What to work on
Please return every line from the entries that has the string "robot" in it.

Data extracts below:

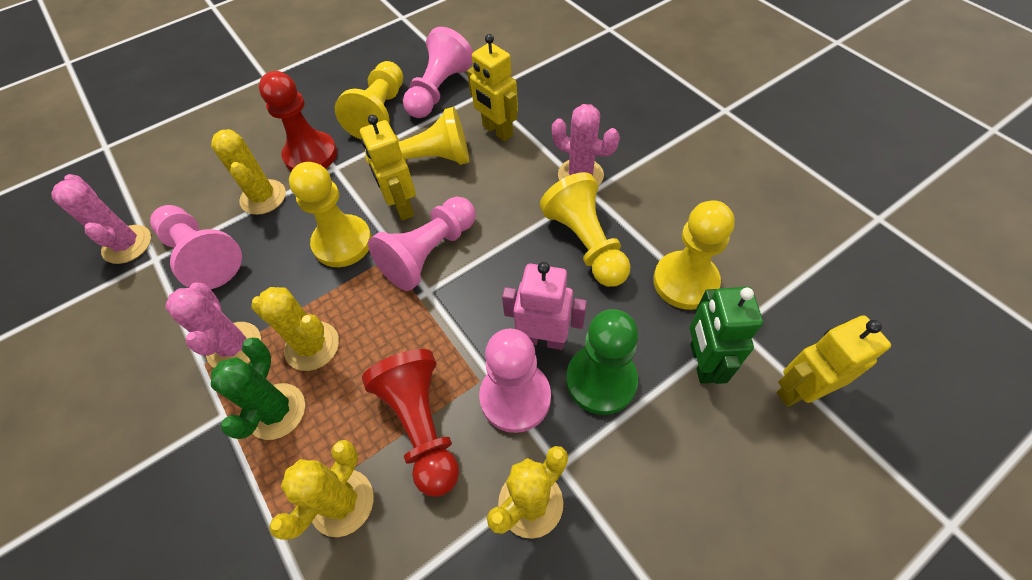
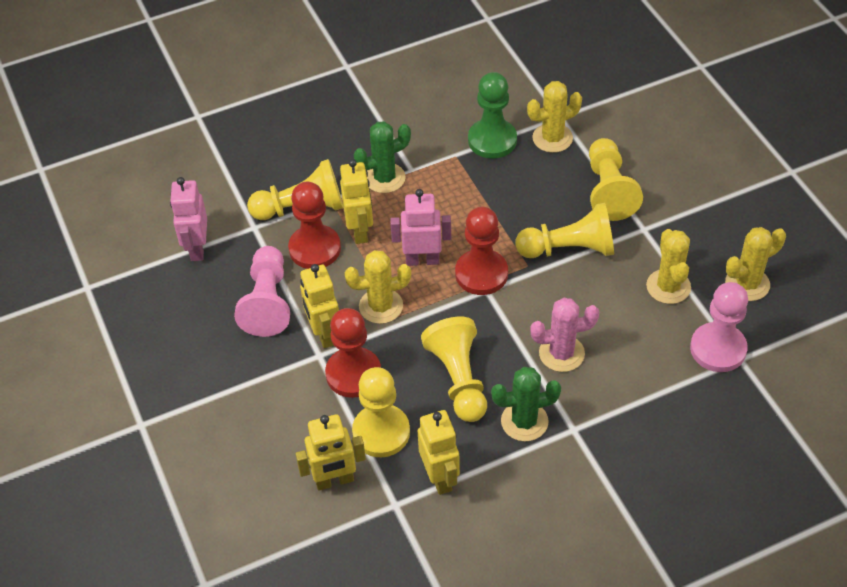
green cactus: 1 -> 2
green robot: 1 -> 0
pink cactus: 3 -> 1
pink pawn: 4 -> 2
pink robot: 1 -> 2
red pawn: 2 -> 3
yellow robot: 3 -> 4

End of Data extracts.

Task result
green robot: 1 -> 0
pink robot: 1 -> 2
yellow robot: 3 -> 4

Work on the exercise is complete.